▶ Recorded data
☆ ☆ ☆ ☆ ☆

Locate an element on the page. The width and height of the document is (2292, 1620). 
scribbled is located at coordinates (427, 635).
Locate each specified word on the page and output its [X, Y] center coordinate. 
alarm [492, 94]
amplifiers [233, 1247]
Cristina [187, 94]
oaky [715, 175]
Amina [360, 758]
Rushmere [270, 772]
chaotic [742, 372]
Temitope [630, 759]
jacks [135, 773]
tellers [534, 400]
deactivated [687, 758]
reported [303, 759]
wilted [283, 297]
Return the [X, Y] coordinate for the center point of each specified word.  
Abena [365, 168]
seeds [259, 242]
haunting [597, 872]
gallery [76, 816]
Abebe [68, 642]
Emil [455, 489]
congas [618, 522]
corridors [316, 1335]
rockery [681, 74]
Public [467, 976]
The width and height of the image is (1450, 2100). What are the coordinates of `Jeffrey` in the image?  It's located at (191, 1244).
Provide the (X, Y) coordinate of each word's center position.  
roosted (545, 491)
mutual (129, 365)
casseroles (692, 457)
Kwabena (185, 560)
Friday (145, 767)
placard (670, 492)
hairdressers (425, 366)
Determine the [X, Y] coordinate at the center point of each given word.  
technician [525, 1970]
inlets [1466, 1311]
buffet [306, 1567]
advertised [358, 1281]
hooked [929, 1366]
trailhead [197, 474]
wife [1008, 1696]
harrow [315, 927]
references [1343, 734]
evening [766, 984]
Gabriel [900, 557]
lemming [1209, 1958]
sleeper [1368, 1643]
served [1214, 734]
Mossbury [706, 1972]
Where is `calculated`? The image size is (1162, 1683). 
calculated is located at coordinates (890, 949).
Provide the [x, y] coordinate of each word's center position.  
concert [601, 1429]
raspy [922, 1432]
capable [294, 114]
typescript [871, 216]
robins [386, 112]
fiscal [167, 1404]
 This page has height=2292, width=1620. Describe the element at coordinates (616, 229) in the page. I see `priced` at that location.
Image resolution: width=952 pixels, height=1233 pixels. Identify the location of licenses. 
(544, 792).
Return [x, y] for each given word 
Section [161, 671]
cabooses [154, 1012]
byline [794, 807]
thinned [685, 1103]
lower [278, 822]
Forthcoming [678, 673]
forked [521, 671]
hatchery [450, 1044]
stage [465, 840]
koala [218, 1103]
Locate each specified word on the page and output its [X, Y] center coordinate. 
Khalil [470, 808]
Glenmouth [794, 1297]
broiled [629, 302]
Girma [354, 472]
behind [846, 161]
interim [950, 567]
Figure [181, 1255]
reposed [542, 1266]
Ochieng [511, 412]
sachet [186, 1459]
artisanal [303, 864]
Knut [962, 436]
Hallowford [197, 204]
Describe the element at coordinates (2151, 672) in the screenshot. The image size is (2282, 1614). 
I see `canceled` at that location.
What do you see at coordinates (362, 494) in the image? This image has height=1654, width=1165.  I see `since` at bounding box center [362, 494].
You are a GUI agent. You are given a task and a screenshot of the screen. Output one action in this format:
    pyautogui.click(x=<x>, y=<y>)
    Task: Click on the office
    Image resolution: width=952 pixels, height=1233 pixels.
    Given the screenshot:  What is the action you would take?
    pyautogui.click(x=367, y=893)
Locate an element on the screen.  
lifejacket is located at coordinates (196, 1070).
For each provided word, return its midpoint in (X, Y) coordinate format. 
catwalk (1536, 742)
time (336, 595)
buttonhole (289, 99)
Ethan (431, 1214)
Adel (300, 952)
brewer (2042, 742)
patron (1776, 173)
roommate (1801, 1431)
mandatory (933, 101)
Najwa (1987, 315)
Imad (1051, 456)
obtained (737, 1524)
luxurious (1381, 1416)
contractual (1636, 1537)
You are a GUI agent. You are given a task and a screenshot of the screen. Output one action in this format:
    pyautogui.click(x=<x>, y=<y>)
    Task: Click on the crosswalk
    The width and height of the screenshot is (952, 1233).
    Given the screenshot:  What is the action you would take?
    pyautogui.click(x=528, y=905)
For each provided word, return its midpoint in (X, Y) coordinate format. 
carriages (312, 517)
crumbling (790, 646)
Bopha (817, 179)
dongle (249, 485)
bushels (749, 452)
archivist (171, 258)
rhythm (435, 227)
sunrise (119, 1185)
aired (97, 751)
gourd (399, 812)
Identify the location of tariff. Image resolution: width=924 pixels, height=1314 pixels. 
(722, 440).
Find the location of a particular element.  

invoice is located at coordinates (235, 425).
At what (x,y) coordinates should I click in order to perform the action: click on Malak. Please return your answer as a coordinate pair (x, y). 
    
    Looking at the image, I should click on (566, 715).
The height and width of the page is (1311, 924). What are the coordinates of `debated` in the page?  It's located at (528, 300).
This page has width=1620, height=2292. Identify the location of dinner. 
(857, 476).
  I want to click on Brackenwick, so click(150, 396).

☆ ☆ ☆ ☆ ☆

▶ GIVEN TASK
Change each "Identify the location of" in all of the lines above to "Give the position of", and write the lines out again with nothing else altered.

▶ FINAL ANSWER
Locate an element on the page. The width and height of the document is (2292, 1620). 
scribbled is located at coordinates (427, 635).
Locate each specified word on the page and output its [X, Y] center coordinate. 
alarm [492, 94]
amplifiers [233, 1247]
Cristina [187, 94]
oaky [715, 175]
Amina [360, 758]
Rushmere [270, 772]
chaotic [742, 372]
Temitope [630, 759]
jacks [135, 773]
tellers [534, 400]
deactivated [687, 758]
reported [303, 759]
wilted [283, 297]
Return the [X, Y] coordinate for the center point of each specified word.  
Abena [365, 168]
seeds [259, 242]
haunting [597, 872]
gallery [76, 816]
Abebe [68, 642]
Emil [455, 489]
congas [618, 522]
corridors [316, 1335]
rockery [681, 74]
Public [467, 976]
The width and height of the image is (1450, 2100). What are the coordinates of `Jeffrey` in the image?  It's located at (191, 1244).
Provide the (X, Y) coordinate of each word's center position.  
roosted (545, 491)
mutual (129, 365)
casseroles (692, 457)
Kwabena (185, 560)
Friday (145, 767)
placard (670, 492)
hairdressers (425, 366)
Determine the [X, Y] coordinate at the center point of each given word.  
technician [525, 1970]
inlets [1466, 1311]
buffet [306, 1567]
advertised [358, 1281]
hooked [929, 1366]
trailhead [197, 474]
wife [1008, 1696]
harrow [315, 927]
references [1343, 734]
evening [766, 984]
Gabriel [900, 557]
lemming [1209, 1958]
sleeper [1368, 1643]
served [1214, 734]
Mossbury [706, 1972]
Where is `calculated`? The image size is (1162, 1683). 
calculated is located at coordinates (890, 949).
Provide the [x, y] coordinate of each word's center position.  
concert [601, 1429]
raspy [922, 1432]
capable [294, 114]
typescript [871, 216]
robins [386, 112]
fiscal [167, 1404]
 This page has height=2292, width=1620. Describe the element at coordinates (616, 229) in the page. I see `priced` at that location.
Image resolution: width=952 pixels, height=1233 pixels. Give the position of licenses. 
(544, 792).
Return [x, y] for each given word 
Section [161, 671]
cabooses [154, 1012]
byline [794, 807]
thinned [685, 1103]
lower [278, 822]
Forthcoming [678, 673]
forked [521, 671]
hatchery [450, 1044]
stage [465, 840]
koala [218, 1103]
Locate each specified word on the page and output its [X, Y] center coordinate. 
Khalil [470, 808]
Glenmouth [794, 1297]
broiled [629, 302]
Girma [354, 472]
behind [846, 161]
interim [950, 567]
Figure [181, 1255]
reposed [542, 1266]
Ochieng [511, 412]
sachet [186, 1459]
artisanal [303, 864]
Knut [962, 436]
Hallowford [197, 204]
Describe the element at coordinates (2151, 672) in the screenshot. The image size is (2282, 1614). 
I see `canceled` at that location.
What do you see at coordinates (362, 494) in the image? This image has height=1654, width=1165.  I see `since` at bounding box center [362, 494].
You are a GUI agent. You are given a task and a screenshot of the screen. Output one action in this format:
    pyautogui.click(x=<x>, y=<y>)
    Task: Click on the office
    Image resolution: width=952 pixels, height=1233 pixels.
    Given the screenshot:  What is the action you would take?
    pyautogui.click(x=367, y=893)
Locate an element on the screen.  
lifejacket is located at coordinates (196, 1070).
For each provided word, return its midpoint in (X, Y) coordinate format. 
catwalk (1536, 742)
time (336, 595)
buttonhole (289, 99)
Ethan (431, 1214)
Adel (300, 952)
brewer (2042, 742)
patron (1776, 173)
roommate (1801, 1431)
mandatory (933, 101)
Najwa (1987, 315)
Imad (1051, 456)
obtained (737, 1524)
luxurious (1381, 1416)
contractual (1636, 1537)
You are a GUI agent. You are given a task and a screenshot of the screen. Output one action in this format:
    pyautogui.click(x=<x>, y=<y>)
    Task: Click on the crosswalk
    The width and height of the screenshot is (952, 1233).
    Given the screenshot:  What is the action you would take?
    pyautogui.click(x=528, y=905)
For each provided word, return its midpoint in (X, Y) coordinate format. 
carriages (312, 517)
crumbling (790, 646)
Bopha (817, 179)
dongle (249, 485)
bushels (749, 452)
archivist (171, 258)
rhythm (435, 227)
sunrise (119, 1185)
aired (97, 751)
gourd (399, 812)
Give the position of tariff. Image resolution: width=924 pixels, height=1314 pixels. 
(722, 440).
Find the location of a particular element.  

invoice is located at coordinates (235, 425).
At what (x,y) coordinates should I click in order to perform the action: click on Malak. Please return your answer as a coordinate pair (x, y). 
    
    Looking at the image, I should click on (566, 715).
The height and width of the page is (1311, 924). What are the coordinates of `debated` in the page?  It's located at (528, 300).
This page has width=1620, height=2292. Give the position of dinner. 
(857, 476).
  I want to click on Brackenwick, so click(150, 396).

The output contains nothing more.